Data listing:
************

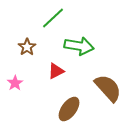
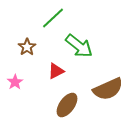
green arrow: rotated 28 degrees clockwise
pink star: moved 1 px up
brown semicircle: moved 1 px down; rotated 108 degrees clockwise
brown ellipse: moved 2 px left, 4 px up
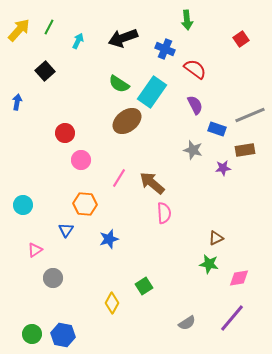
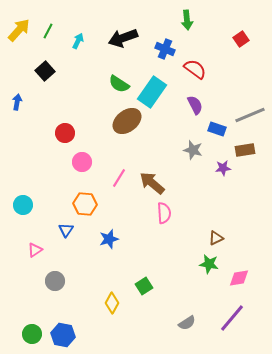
green line: moved 1 px left, 4 px down
pink circle: moved 1 px right, 2 px down
gray circle: moved 2 px right, 3 px down
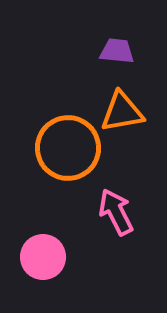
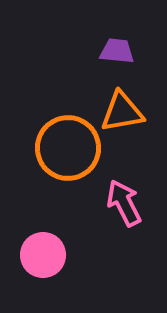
pink arrow: moved 8 px right, 9 px up
pink circle: moved 2 px up
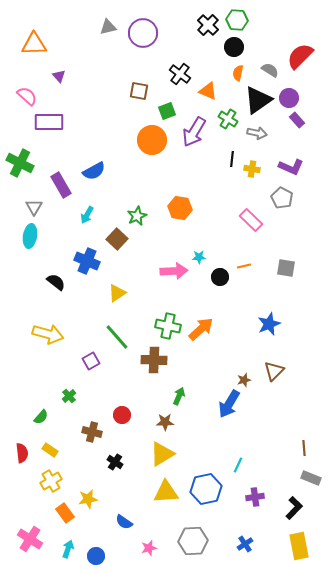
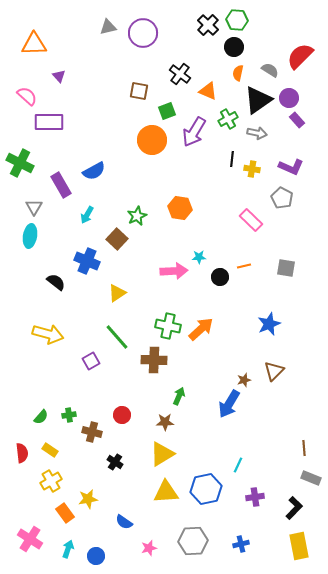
green cross at (228, 119): rotated 30 degrees clockwise
green cross at (69, 396): moved 19 px down; rotated 32 degrees clockwise
blue cross at (245, 544): moved 4 px left; rotated 21 degrees clockwise
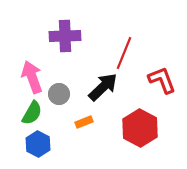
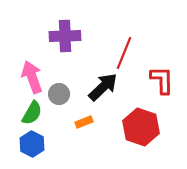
red L-shape: rotated 20 degrees clockwise
red hexagon: moved 1 px right, 1 px up; rotated 9 degrees counterclockwise
blue hexagon: moved 6 px left
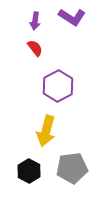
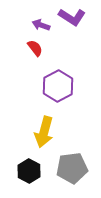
purple arrow: moved 6 px right, 4 px down; rotated 102 degrees clockwise
yellow arrow: moved 2 px left, 1 px down
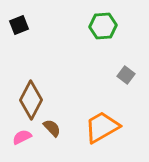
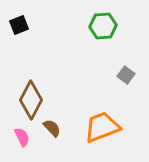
orange trapezoid: rotated 9 degrees clockwise
pink semicircle: rotated 90 degrees clockwise
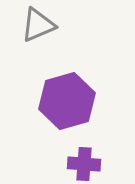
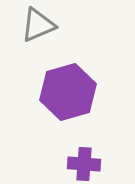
purple hexagon: moved 1 px right, 9 px up
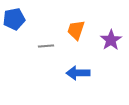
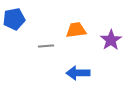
orange trapezoid: rotated 65 degrees clockwise
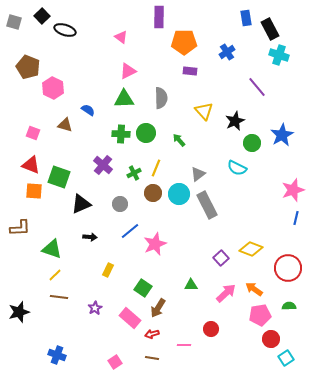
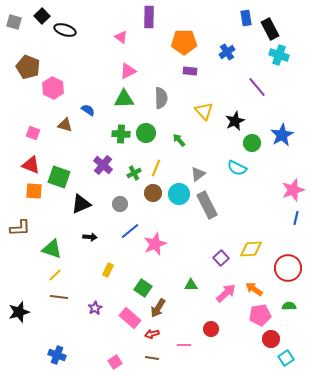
purple rectangle at (159, 17): moved 10 px left
yellow diamond at (251, 249): rotated 25 degrees counterclockwise
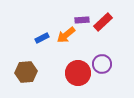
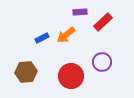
purple rectangle: moved 2 px left, 8 px up
purple circle: moved 2 px up
red circle: moved 7 px left, 3 px down
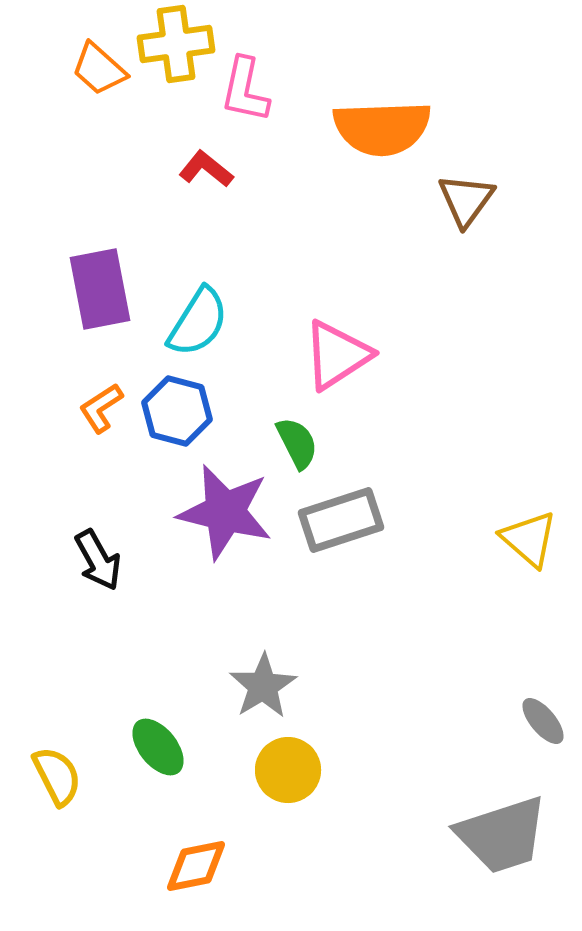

************

Problem:
Start with the line with "pink star: moved 1 px up" in the listing above and stop after the line with "purple rectangle: moved 2 px left, 8 px up". Write out exactly the lines in that stretch and no others, without pictures.

Written solution:
pink star: moved 1 px up
brown semicircle: moved 1 px down; rotated 108 degrees clockwise
brown ellipse: moved 2 px left, 4 px up
green line: moved 1 px left, 4 px down
pink circle: moved 1 px right, 2 px down
gray circle: moved 2 px right, 3 px down
pink arrow: moved 8 px right, 9 px up
pink circle: moved 2 px up
green cross at (228, 119): rotated 30 degrees clockwise
green cross at (69, 396): moved 19 px down; rotated 32 degrees clockwise
blue cross at (245, 544): moved 4 px left; rotated 21 degrees clockwise
red L-shape: rotated 20 degrees clockwise
red hexagon: moved 1 px right, 1 px up; rotated 9 degrees counterclockwise
blue hexagon: moved 6 px left
purple arrow: moved 6 px right, 4 px down; rotated 102 degrees clockwise
yellow arrow: moved 2 px left, 1 px down
orange trapezoid: rotated 9 degrees clockwise
pink semicircle: rotated 90 degrees clockwise
purple hexagon: moved 1 px right, 9 px up
orange trapezoid: rotated 65 degrees clockwise
purple rectangle at (159, 17): moved 10 px left
yellow diamond at (251, 249): rotated 25 degrees counterclockwise
purple rectangle: moved 2 px left, 8 px up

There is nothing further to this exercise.